:: About this exercise ::
Each line in the records below, from the one that contains "black rectangle: (373, 412)" to the one that contains "red circle: (161, 550) -> (312, 578), moved", should be reproduced exactly, the first and last included.

:: Data records ::
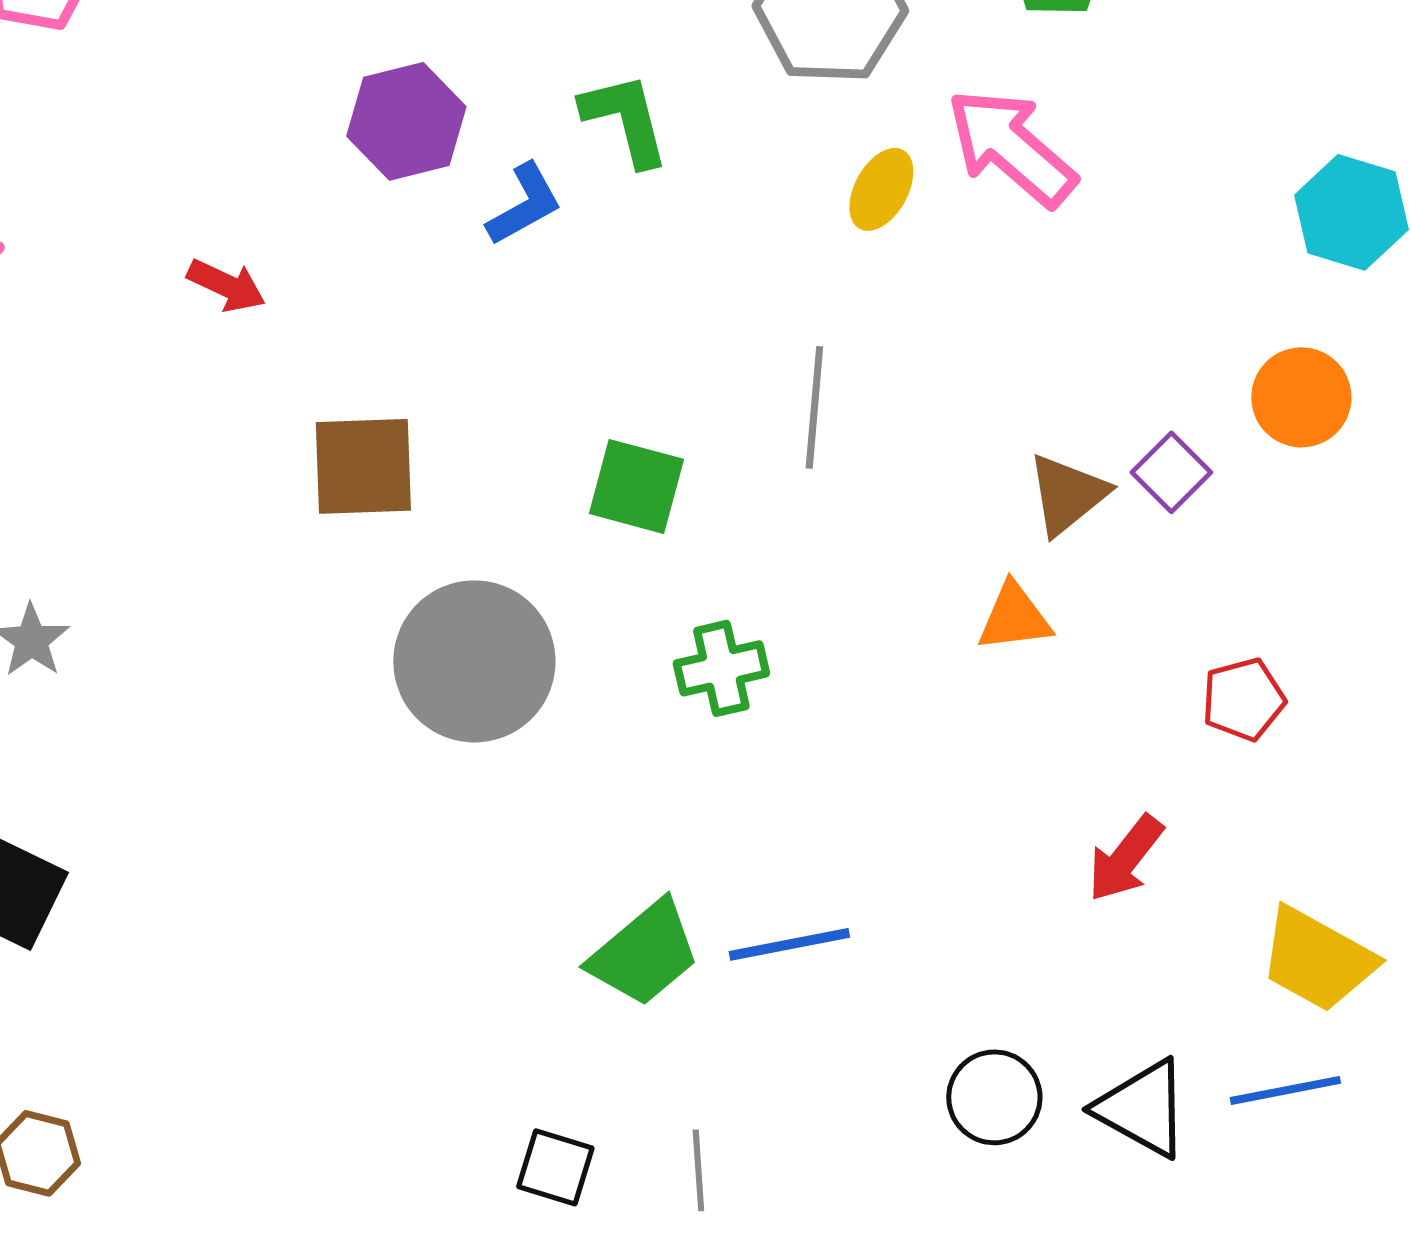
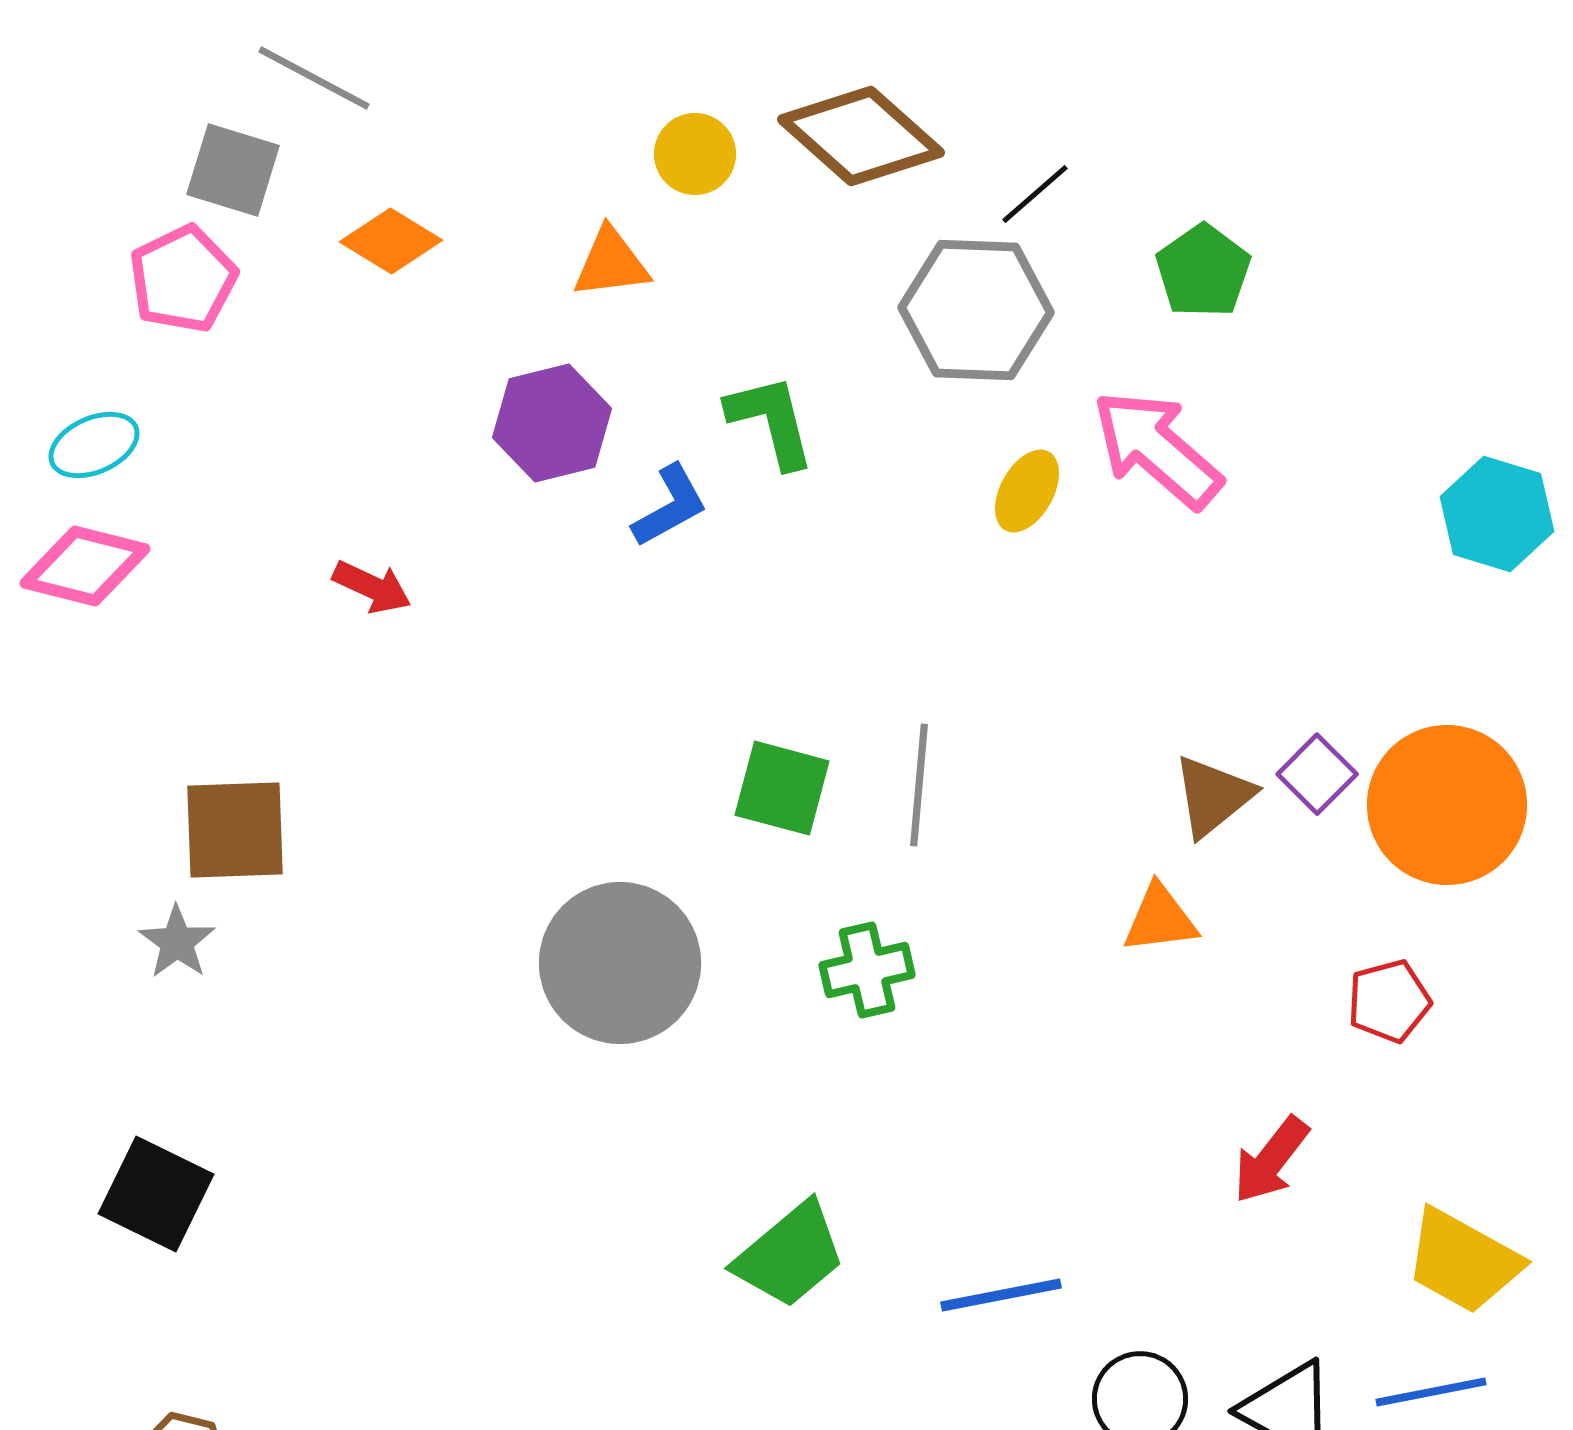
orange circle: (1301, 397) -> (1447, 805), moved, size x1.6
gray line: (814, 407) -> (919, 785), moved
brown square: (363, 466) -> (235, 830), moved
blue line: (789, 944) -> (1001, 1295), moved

---

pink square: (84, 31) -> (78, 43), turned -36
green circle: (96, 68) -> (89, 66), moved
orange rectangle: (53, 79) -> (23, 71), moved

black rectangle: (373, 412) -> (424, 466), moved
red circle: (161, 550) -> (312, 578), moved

:: Written reply ::
black rectangle: (373, 412) -> (424, 466), moved
red circle: (161, 550) -> (312, 578), moved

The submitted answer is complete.